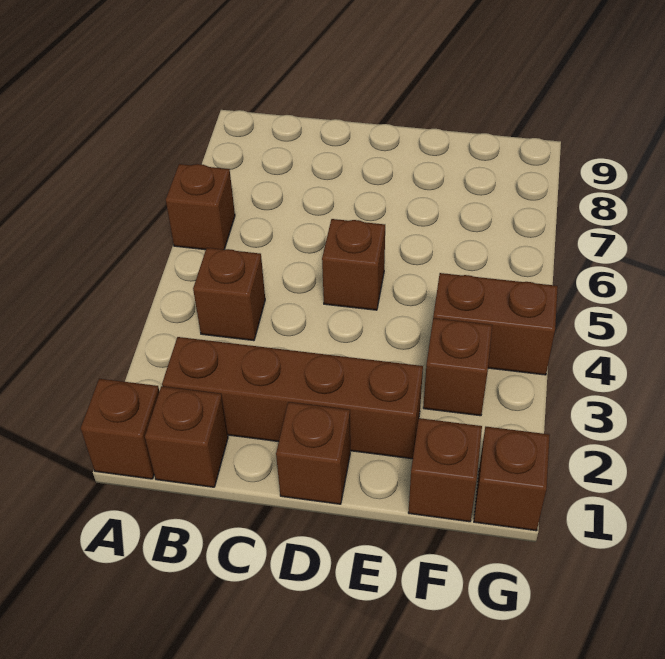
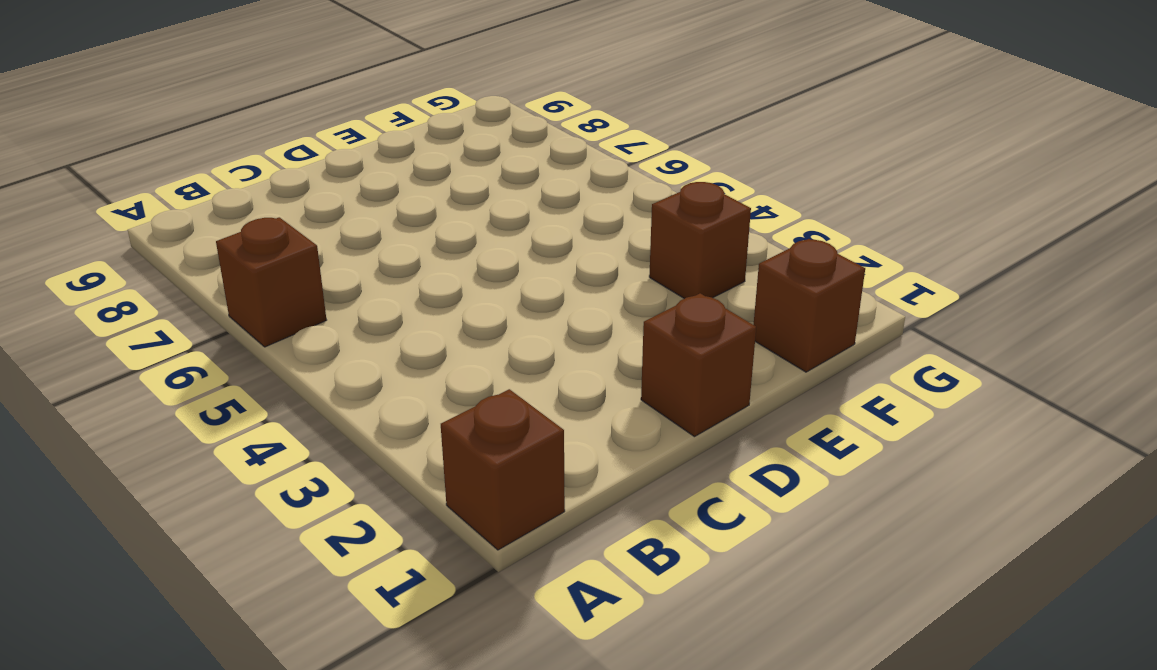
none -> brown brick B1 level 1
none -> brown brick B2:E2 level 1

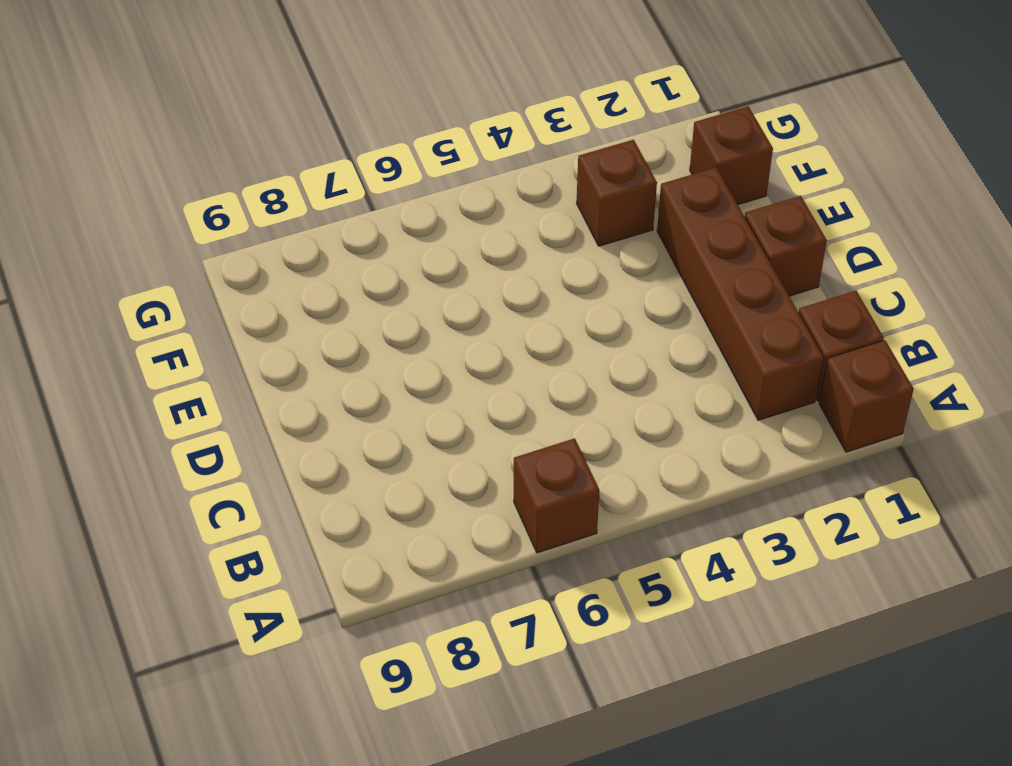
none -> brown brick B4 level 1
none -> brown brick D5 level 1

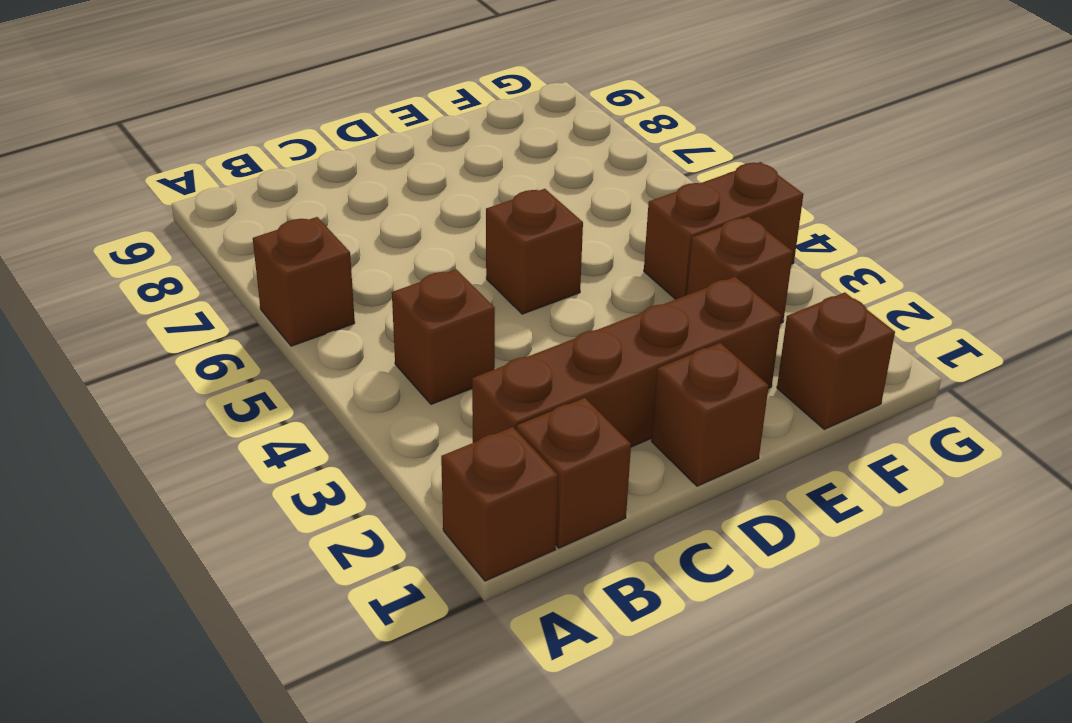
none -> brown brick G1 level 1

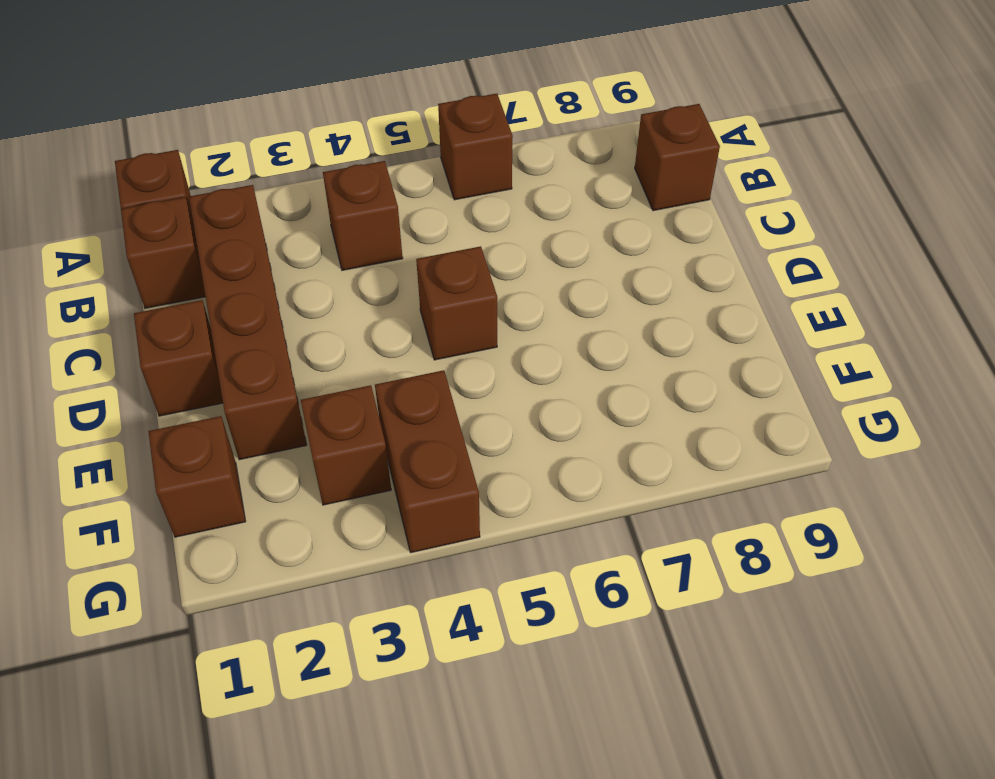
brown brick B9 level 1 -> brown brick G1 level 1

_TASK DESCRIPTION:_ Copy out each line of the listing where the string "none" appears.

_TASK OUTPUT:_
none -> brown brick B1 level 1
none -> brown brick B2:E2 level 1
none -> brown brick B4 level 1
none -> brown brick D5 level 1
none -> brown brick G1 level 1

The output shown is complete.